# [PROVIDED ENTRIES]
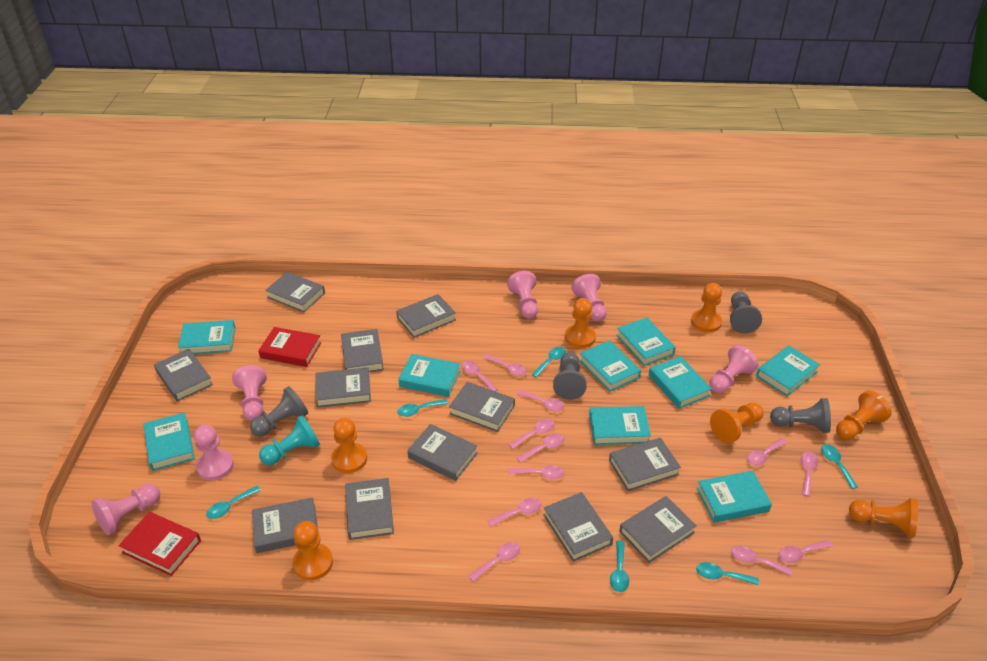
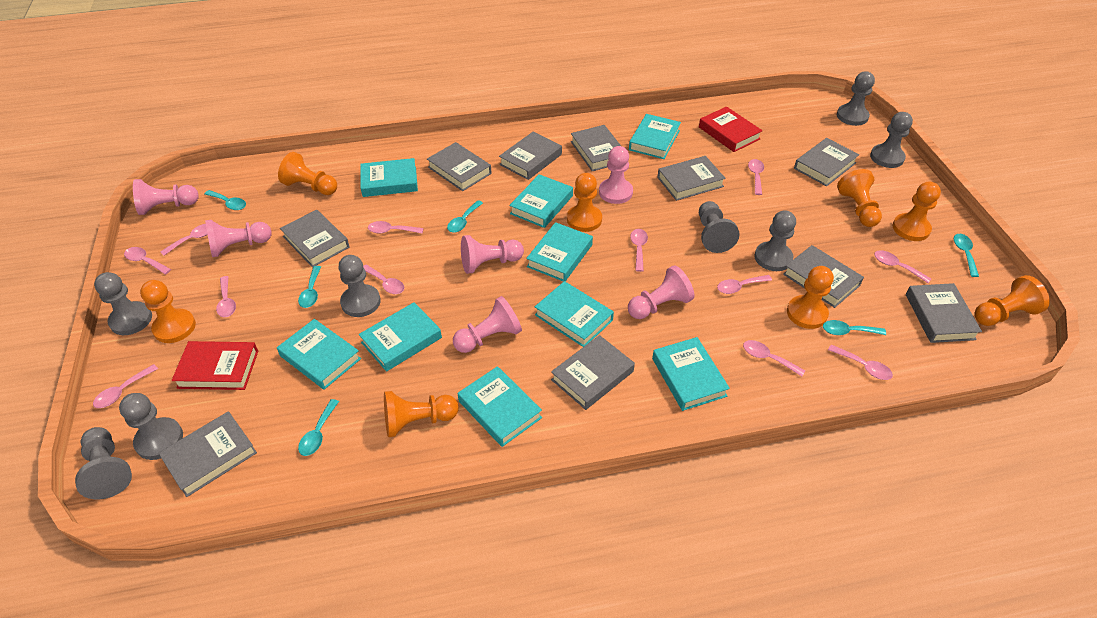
grey book: 12 -> 10
grey pawn: 4 -> 8
orange pawn: 7 -> 8
turquoise pawn: 1 -> 0

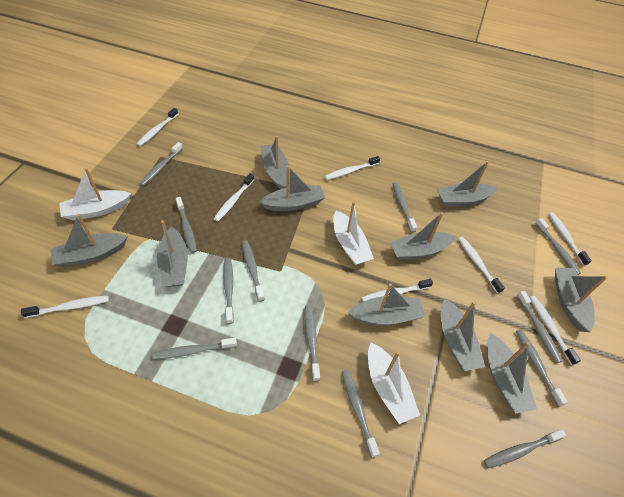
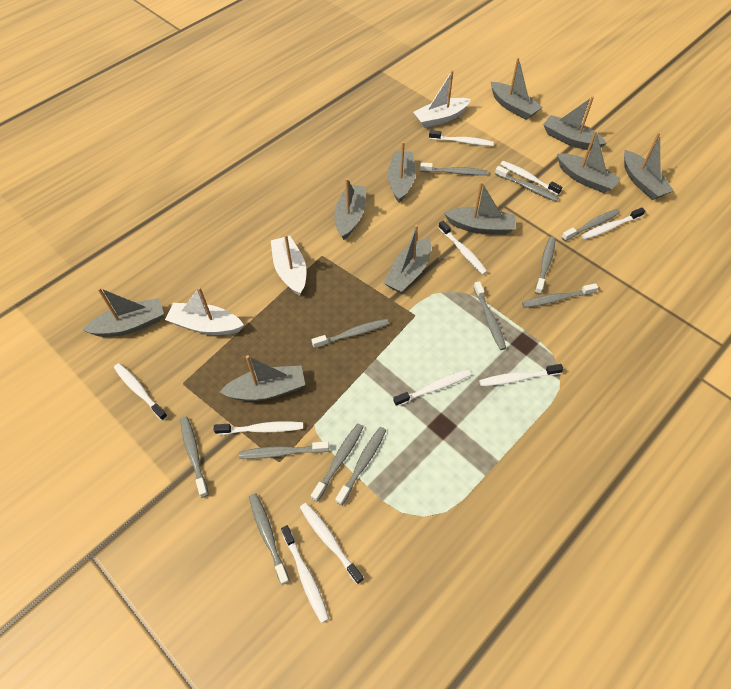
white toothbrush: 8 -> 10

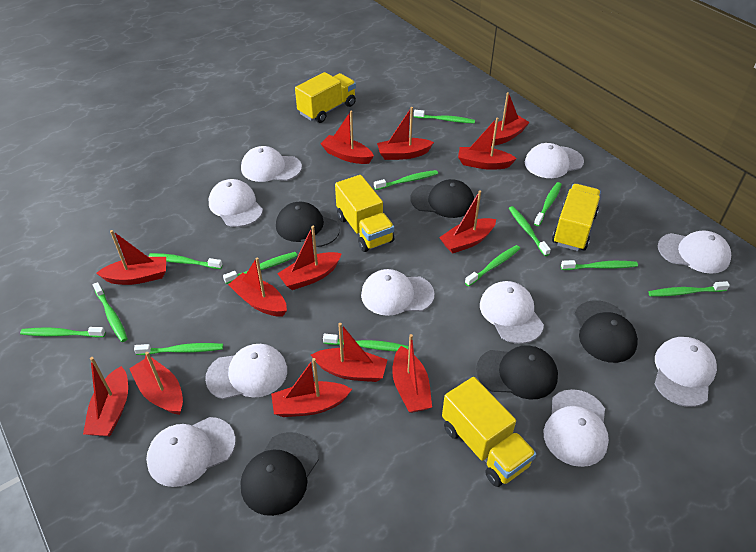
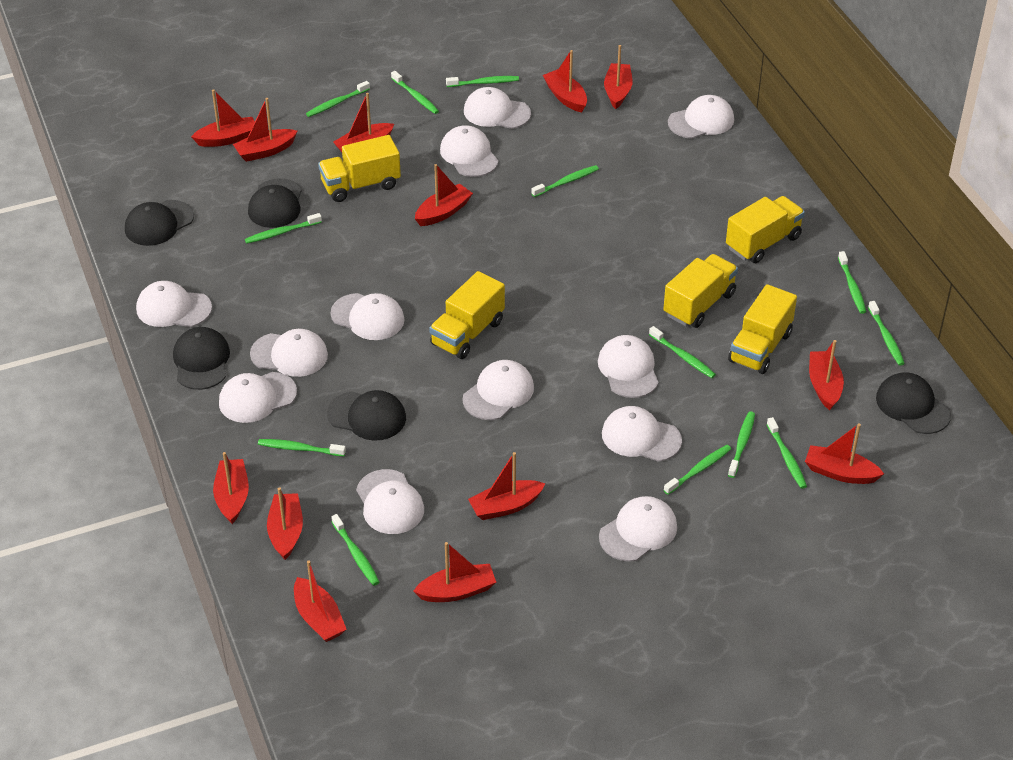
white cap: 10 -> 12
yellow truck: 4 -> 5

# [GOAL OF THE EXERCISE]
Extract word for word every line from the line that contains "white toothbrush: 8 -> 10" to the final line of the data, both included, and nothing else; skip the pictures.

# [YOUR RESPONSE]
white toothbrush: 8 -> 10

white cap: 10 -> 12
yellow truck: 4 -> 5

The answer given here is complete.